▶ **WORKING DATA**
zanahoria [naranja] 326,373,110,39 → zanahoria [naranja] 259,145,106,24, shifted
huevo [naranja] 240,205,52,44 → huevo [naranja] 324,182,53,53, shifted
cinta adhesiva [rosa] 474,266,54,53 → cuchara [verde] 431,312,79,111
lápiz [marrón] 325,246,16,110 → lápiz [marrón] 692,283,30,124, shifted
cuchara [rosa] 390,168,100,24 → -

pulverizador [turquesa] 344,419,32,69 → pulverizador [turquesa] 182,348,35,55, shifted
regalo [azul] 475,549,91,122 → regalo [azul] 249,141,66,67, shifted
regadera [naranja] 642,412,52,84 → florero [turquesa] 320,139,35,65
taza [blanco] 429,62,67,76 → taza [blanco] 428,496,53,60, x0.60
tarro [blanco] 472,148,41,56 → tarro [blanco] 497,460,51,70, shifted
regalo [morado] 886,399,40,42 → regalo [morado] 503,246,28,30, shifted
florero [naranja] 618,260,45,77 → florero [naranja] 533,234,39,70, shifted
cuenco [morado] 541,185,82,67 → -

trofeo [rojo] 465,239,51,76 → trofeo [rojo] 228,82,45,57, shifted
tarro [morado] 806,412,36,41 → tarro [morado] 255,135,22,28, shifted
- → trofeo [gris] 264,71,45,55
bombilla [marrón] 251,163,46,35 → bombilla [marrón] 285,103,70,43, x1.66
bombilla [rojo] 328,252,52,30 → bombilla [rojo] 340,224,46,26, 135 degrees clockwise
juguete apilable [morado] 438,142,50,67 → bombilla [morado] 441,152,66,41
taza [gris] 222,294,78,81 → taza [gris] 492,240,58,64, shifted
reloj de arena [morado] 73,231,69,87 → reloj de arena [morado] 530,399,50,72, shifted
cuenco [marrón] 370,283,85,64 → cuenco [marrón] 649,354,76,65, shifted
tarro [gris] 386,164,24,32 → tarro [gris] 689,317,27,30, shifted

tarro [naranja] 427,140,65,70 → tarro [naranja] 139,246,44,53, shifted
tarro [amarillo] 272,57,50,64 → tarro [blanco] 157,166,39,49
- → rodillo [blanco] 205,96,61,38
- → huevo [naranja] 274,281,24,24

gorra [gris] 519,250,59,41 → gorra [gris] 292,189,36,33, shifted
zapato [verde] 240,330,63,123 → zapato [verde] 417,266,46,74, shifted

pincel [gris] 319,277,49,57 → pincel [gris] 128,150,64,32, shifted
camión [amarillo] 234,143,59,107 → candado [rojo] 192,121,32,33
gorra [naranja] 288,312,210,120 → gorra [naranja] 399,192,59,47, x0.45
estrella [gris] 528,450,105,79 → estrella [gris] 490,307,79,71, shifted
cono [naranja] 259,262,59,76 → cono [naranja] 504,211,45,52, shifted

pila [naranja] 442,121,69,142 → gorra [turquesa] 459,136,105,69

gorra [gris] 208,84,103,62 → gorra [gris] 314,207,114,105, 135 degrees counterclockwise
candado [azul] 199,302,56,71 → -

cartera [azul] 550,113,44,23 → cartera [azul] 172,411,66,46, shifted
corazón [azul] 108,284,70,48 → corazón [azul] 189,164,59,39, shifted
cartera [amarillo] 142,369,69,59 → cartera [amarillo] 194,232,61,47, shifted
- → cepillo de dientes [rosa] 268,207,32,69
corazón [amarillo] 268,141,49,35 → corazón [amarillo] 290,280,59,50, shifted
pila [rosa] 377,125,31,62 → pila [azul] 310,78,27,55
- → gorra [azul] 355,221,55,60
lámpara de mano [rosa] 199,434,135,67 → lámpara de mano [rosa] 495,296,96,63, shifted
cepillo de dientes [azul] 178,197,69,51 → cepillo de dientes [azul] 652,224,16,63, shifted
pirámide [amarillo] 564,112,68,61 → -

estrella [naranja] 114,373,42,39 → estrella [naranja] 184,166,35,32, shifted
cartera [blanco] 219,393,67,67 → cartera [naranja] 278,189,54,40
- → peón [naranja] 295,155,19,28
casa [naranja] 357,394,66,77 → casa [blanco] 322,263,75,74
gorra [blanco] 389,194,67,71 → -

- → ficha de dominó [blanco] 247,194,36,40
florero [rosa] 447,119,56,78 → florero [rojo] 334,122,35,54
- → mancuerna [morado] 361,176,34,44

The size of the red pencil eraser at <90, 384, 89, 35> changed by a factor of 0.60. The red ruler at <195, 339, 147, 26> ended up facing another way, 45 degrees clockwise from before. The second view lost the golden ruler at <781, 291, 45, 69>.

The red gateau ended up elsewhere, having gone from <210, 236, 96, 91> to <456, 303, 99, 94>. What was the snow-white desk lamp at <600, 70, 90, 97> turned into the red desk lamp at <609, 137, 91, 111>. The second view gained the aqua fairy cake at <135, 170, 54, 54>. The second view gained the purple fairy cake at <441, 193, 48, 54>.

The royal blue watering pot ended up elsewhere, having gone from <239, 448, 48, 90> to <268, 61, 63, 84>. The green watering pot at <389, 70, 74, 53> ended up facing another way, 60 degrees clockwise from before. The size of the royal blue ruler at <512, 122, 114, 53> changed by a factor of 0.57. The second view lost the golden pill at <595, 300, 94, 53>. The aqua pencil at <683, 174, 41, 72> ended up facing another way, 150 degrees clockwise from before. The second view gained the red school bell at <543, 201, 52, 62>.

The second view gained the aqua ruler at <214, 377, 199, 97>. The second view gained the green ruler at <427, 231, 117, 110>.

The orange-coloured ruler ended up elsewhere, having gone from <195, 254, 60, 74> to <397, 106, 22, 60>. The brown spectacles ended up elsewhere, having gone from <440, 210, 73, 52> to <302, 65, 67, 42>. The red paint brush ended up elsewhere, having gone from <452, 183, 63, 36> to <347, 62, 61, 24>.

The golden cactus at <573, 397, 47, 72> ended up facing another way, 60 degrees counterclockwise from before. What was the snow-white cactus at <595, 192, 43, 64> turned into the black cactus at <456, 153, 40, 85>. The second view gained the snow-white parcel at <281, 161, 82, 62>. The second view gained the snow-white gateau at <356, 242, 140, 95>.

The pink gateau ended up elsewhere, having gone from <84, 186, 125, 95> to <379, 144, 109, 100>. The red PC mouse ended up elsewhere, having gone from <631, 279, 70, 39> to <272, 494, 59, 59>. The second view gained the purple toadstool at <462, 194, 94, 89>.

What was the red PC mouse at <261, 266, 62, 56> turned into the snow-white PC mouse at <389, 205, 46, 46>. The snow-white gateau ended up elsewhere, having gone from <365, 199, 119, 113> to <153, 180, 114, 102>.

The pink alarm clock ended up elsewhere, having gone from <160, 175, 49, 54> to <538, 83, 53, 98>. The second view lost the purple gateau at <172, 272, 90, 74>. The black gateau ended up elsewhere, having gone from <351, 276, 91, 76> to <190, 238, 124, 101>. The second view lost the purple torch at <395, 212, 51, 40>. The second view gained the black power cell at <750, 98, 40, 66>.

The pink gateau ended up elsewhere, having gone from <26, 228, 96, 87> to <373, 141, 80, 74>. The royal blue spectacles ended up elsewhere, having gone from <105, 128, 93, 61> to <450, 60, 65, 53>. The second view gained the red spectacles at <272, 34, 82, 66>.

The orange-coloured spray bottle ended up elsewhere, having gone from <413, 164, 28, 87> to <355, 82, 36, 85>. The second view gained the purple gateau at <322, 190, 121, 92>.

▶ **WHAT THE EXERCISE ASKS**
Among the entries above, find the line with "corazón [amarillo] 268,141,49,35" and the line with "lámpara de mano [rosa] 199,434,135,67"; give again exactly these two lines and all lines between them.

▶ **SOLUTION FOR THIS TASK**
corazón [amarillo] 268,141,49,35 → corazón [amarillo] 290,280,59,50, shifted
pila [rosa] 377,125,31,62 → pila [azul] 310,78,27,55
- → gorra [azul] 355,221,55,60
lámpara de mano [rosa] 199,434,135,67 → lámpara de mano [rosa] 495,296,96,63, shifted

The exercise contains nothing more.